__SUPPLIED ENTRIES__:

[Start of Attachment]

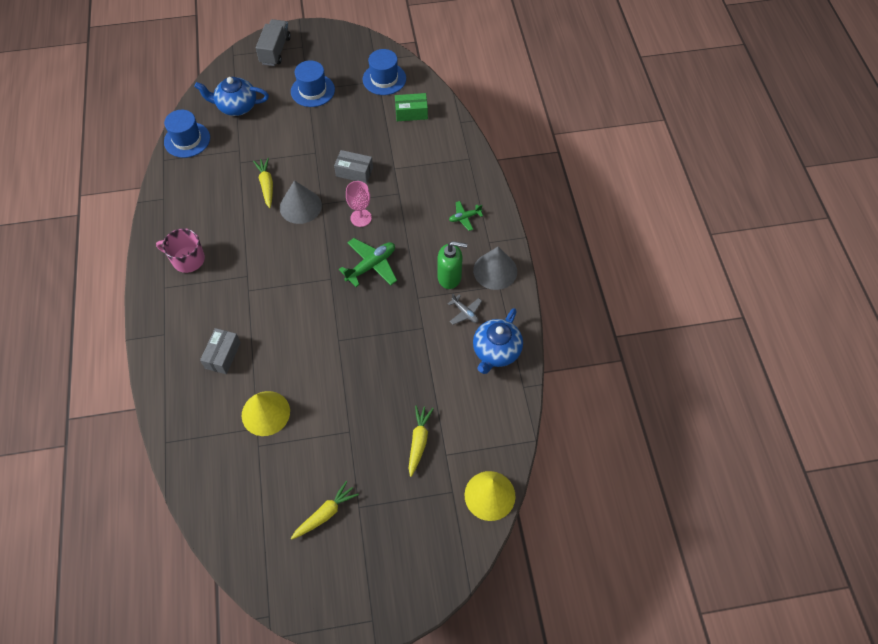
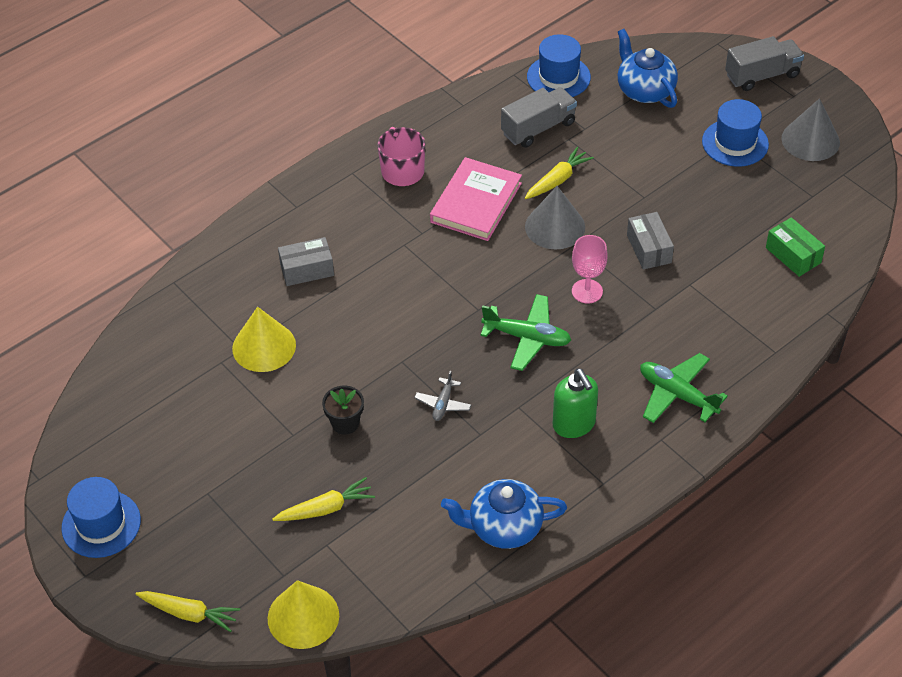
camera: 60 degrees right, 10 degrees down
(218, 172) = (538, 128): none -> grey truck
(248, 235) = (476, 203): none -> pink book
(325, 513) = (180, 466): yellow carrot -> yellow carrot (189, 613)
(362, 396) = (345, 423): none -> black flower pot
(384, 79) = (821, 200): blue hat -> blue hat (101, 524)
(464, 217) = (677, 394): green plane -> green plane, size x1.75
(465, 312) = (535, 466): grey plane -> grey plane (443, 404)
(495, 270) = (623, 467): grey cone -> grey cone (810, 140)

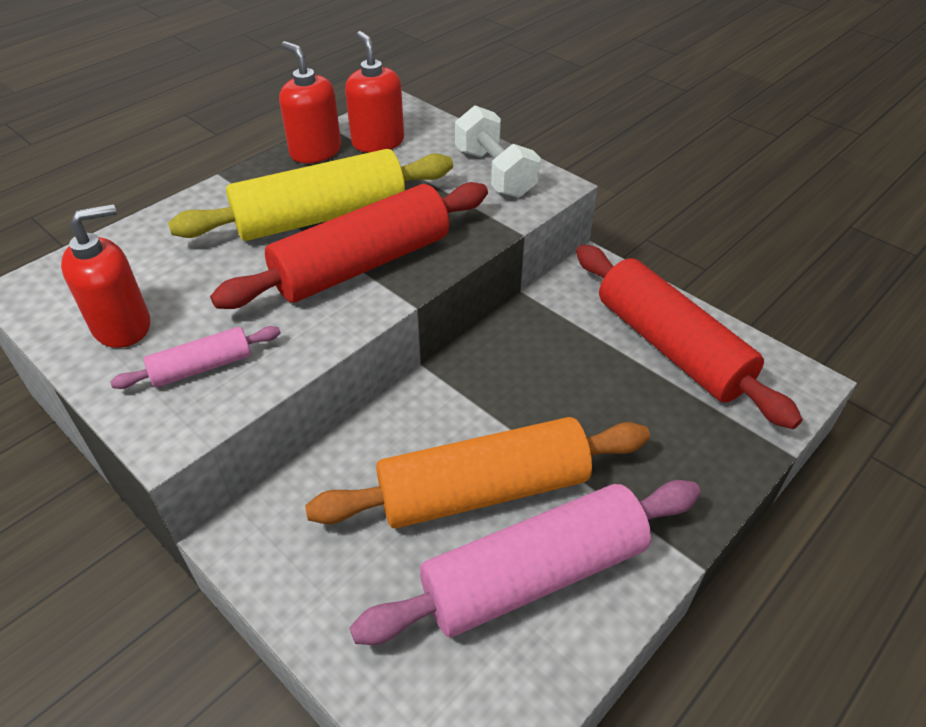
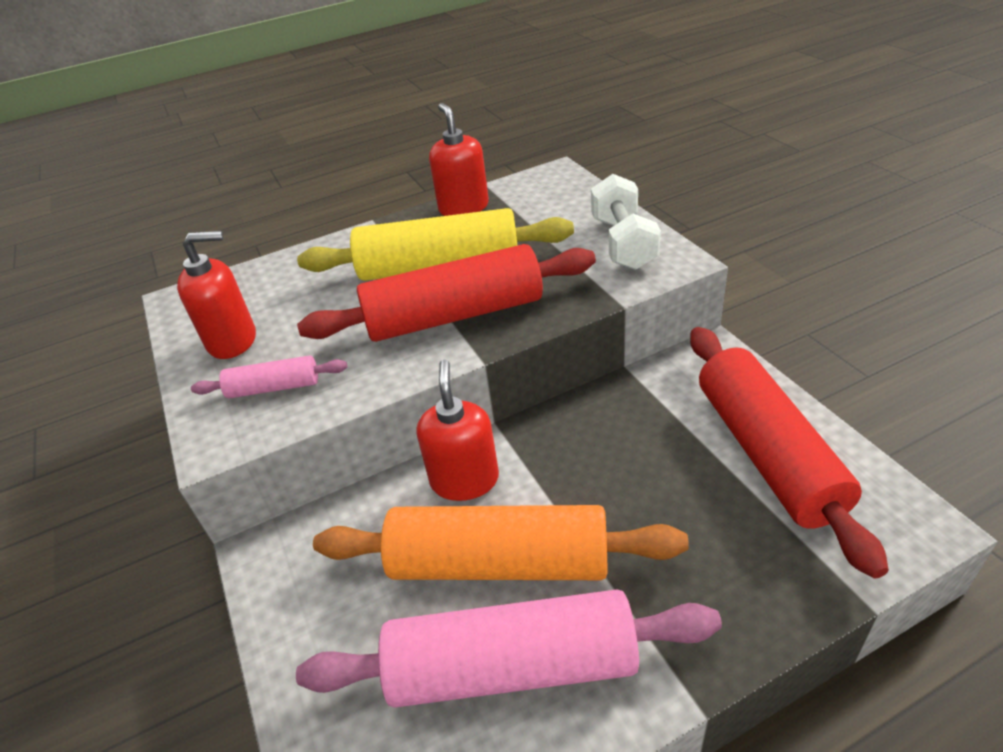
camera: 25 degrees right, 5 degrees down
(378, 142) = (523, 204): red soap dispenser -> red soap dispenser (464, 480)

[End of Attachment]

__HOW TO COMPLETE THIS TASK__:
All of the material should be written out again exactly, apart from the pictures.

__THE ANSWER__:
camera: 60 degrees right, 10 degrees down
(218, 172) = (538, 128): none -> grey truck
(248, 235) = (476, 203): none -> pink book
(325, 513) = (180, 466): yellow carrot -> yellow carrot (189, 613)
(362, 396) = (345, 423): none -> black flower pot
(384, 79) = (821, 200): blue hat -> blue hat (101, 524)
(464, 217) = (677, 394): green plane -> green plane, size x1.75
(465, 312) = (535, 466): grey plane -> grey plane (443, 404)
(495, 270) = (623, 467): grey cone -> grey cone (810, 140)

camera: 25 degrees right, 5 degrees down
(378, 142) = (523, 204): red soap dispenser -> red soap dispenser (464, 480)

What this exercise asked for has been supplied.